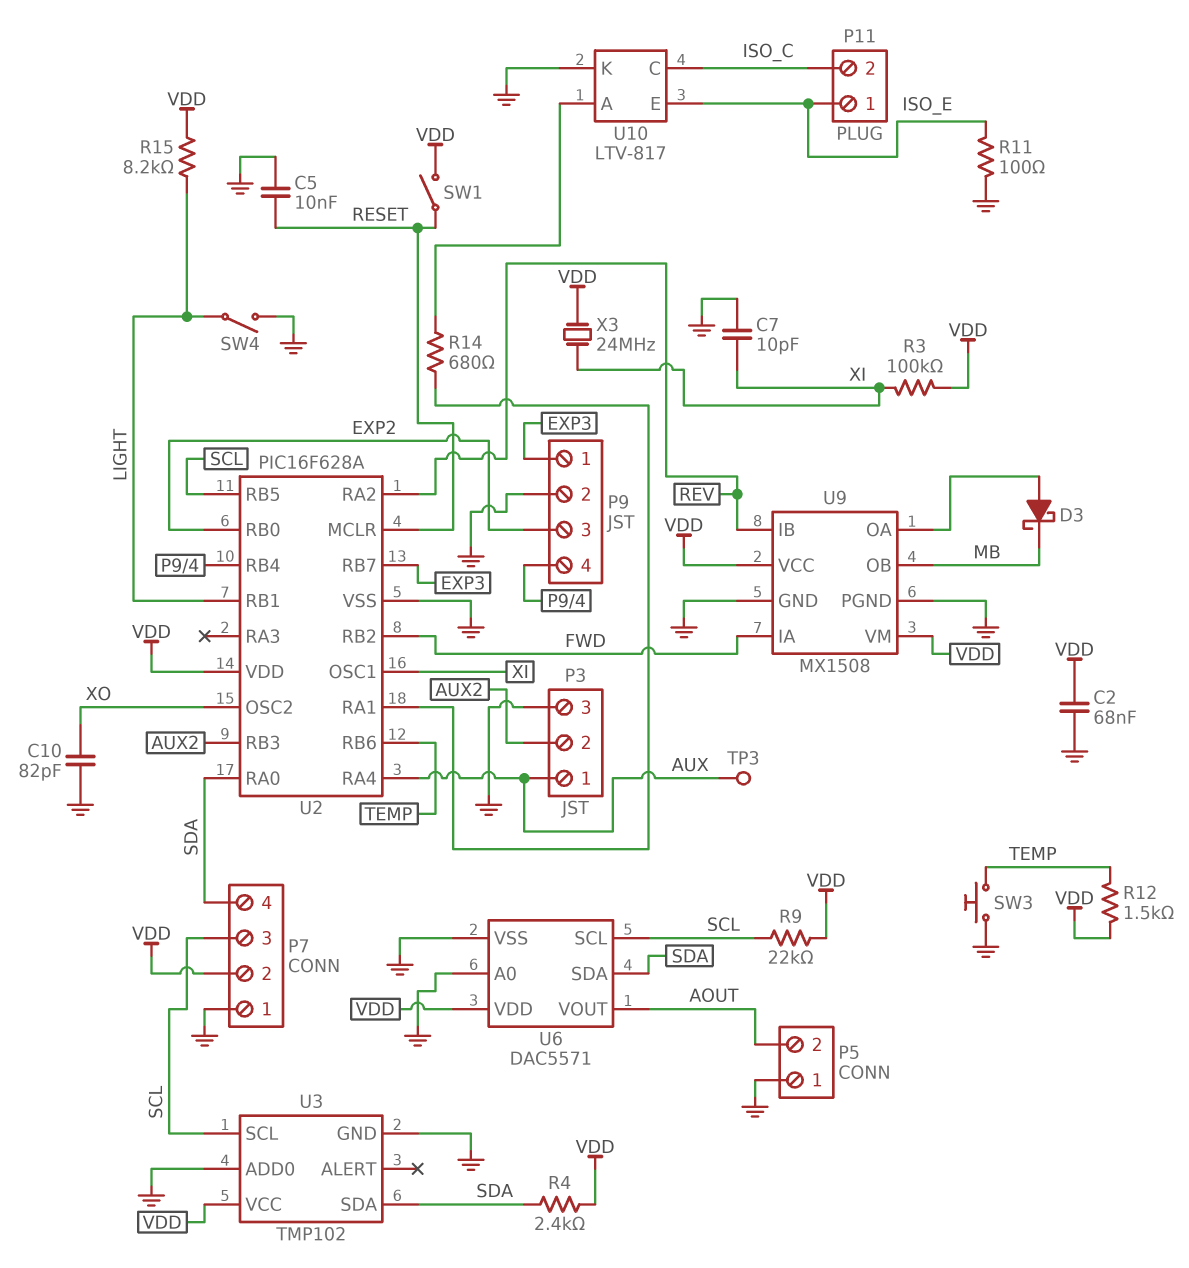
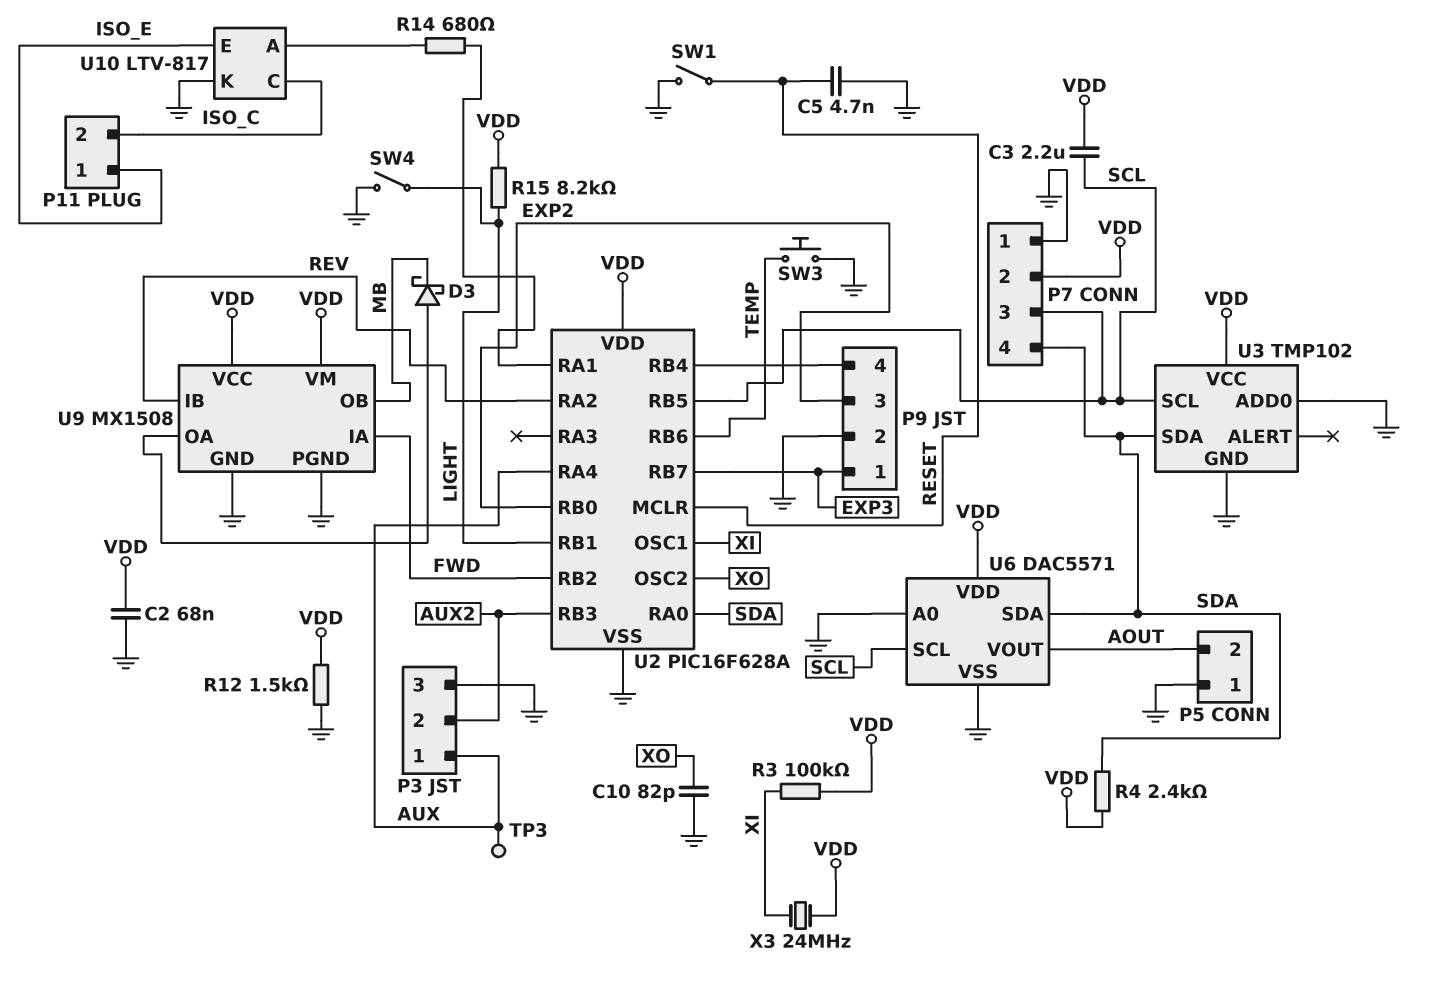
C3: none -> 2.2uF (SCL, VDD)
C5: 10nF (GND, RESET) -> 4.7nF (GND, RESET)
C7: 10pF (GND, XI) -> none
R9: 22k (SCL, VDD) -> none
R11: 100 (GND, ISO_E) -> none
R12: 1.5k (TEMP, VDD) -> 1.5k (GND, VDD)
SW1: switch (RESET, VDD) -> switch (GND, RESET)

***

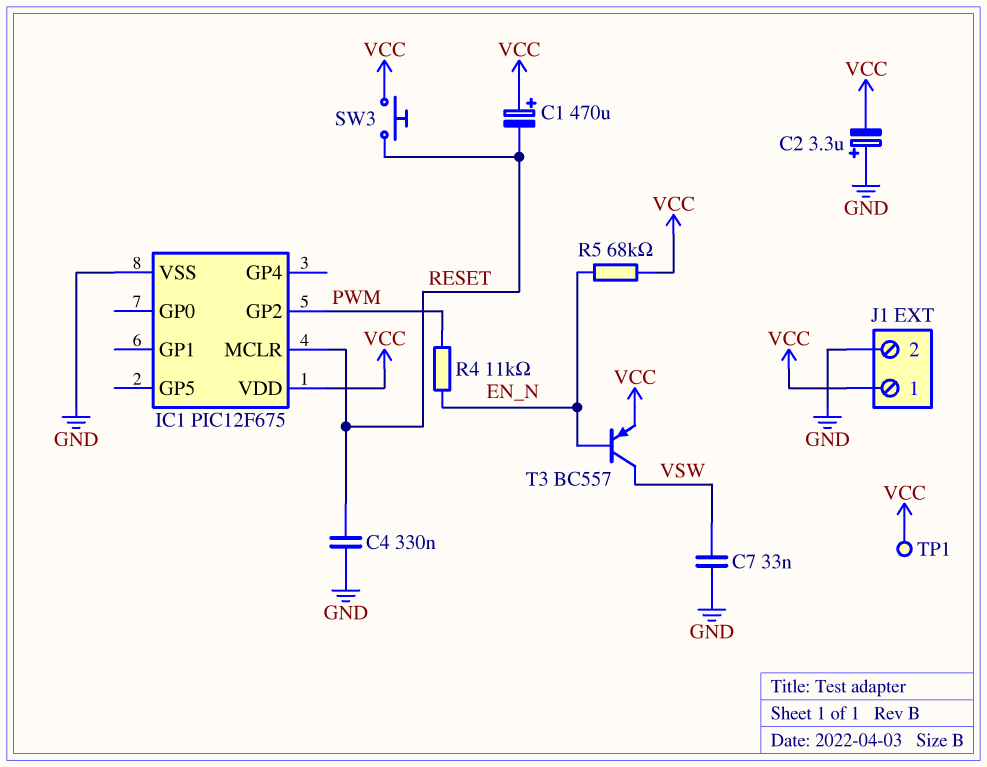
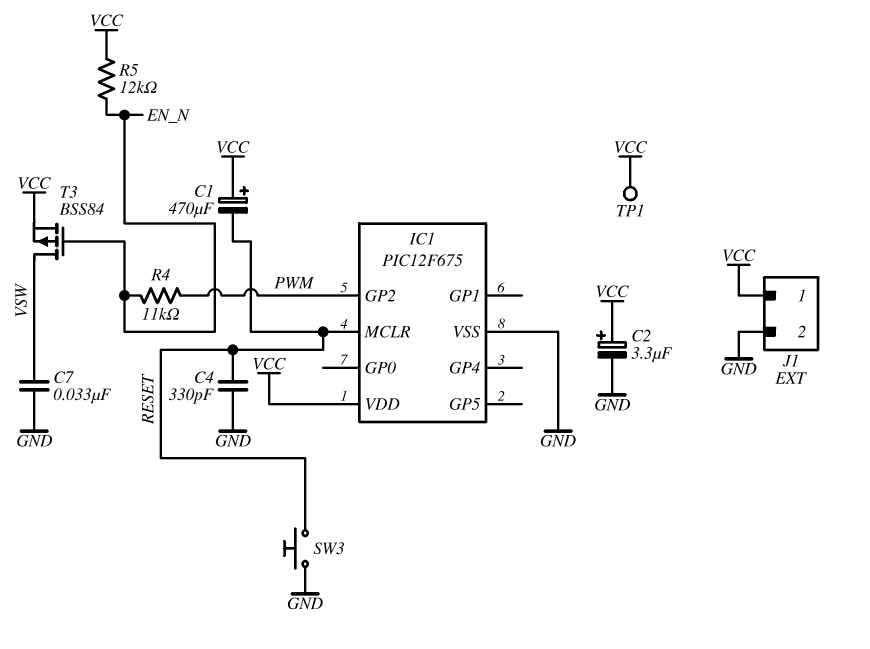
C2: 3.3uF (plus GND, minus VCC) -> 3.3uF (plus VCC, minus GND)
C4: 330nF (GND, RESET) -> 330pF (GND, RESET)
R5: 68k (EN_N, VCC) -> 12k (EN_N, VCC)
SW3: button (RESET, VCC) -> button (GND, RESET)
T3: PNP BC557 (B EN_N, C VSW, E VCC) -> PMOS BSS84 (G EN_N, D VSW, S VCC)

***

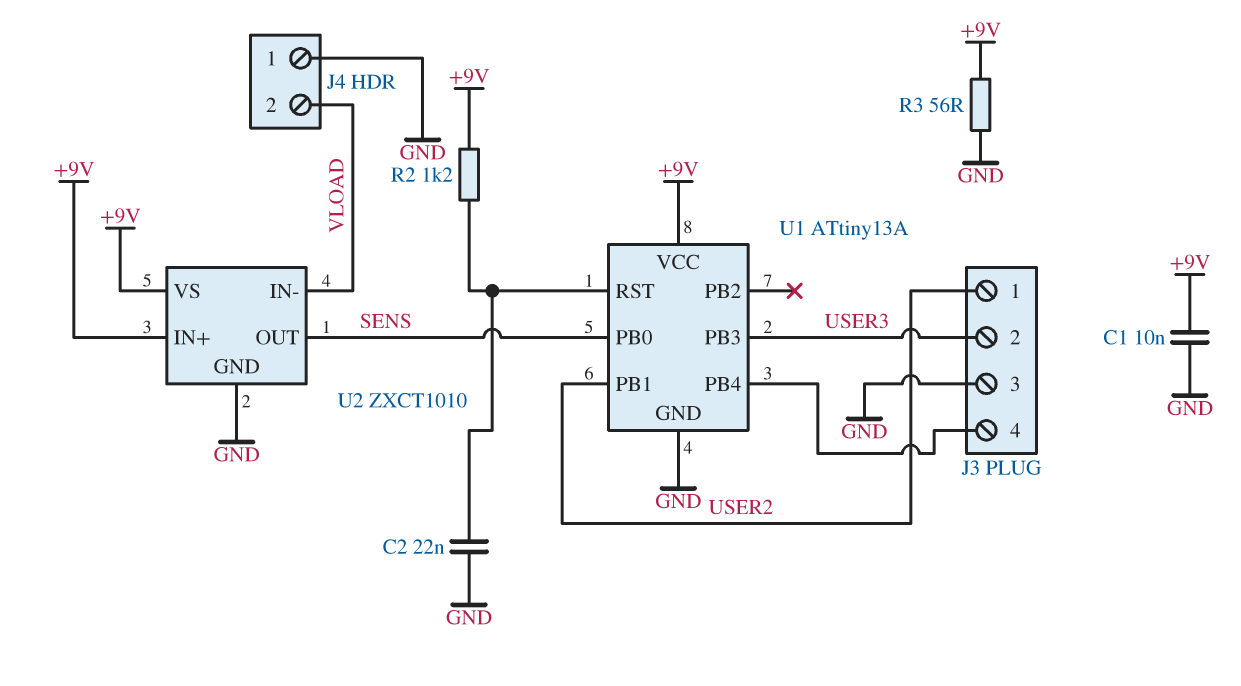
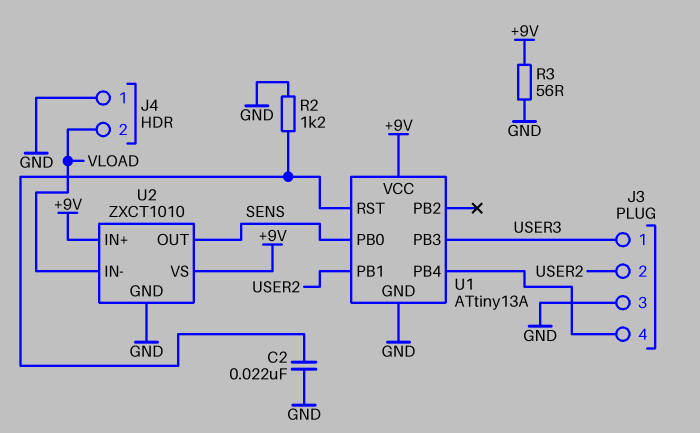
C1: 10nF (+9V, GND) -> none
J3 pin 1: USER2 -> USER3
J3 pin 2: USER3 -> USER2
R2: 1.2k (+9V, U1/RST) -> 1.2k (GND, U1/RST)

***

In the entries above, find the line holding "C2: 3.3uF (plus" and the line holding "T3: PNP BC557"; print both of them and every line between, exactly, and nothing else.

(Written solution)
C2: 3.3uF (plus GND, minus VCC) -> 3.3uF (plus VCC, minus GND)
C4: 330nF (GND, RESET) -> 330pF (GND, RESET)
R5: 68k (EN_N, VCC) -> 12k (EN_N, VCC)
SW3: button (RESET, VCC) -> button (GND, RESET)
T3: PNP BC557 (B EN_N, C VSW, E VCC) -> PMOS BSS84 (G EN_N, D VSW, S VCC)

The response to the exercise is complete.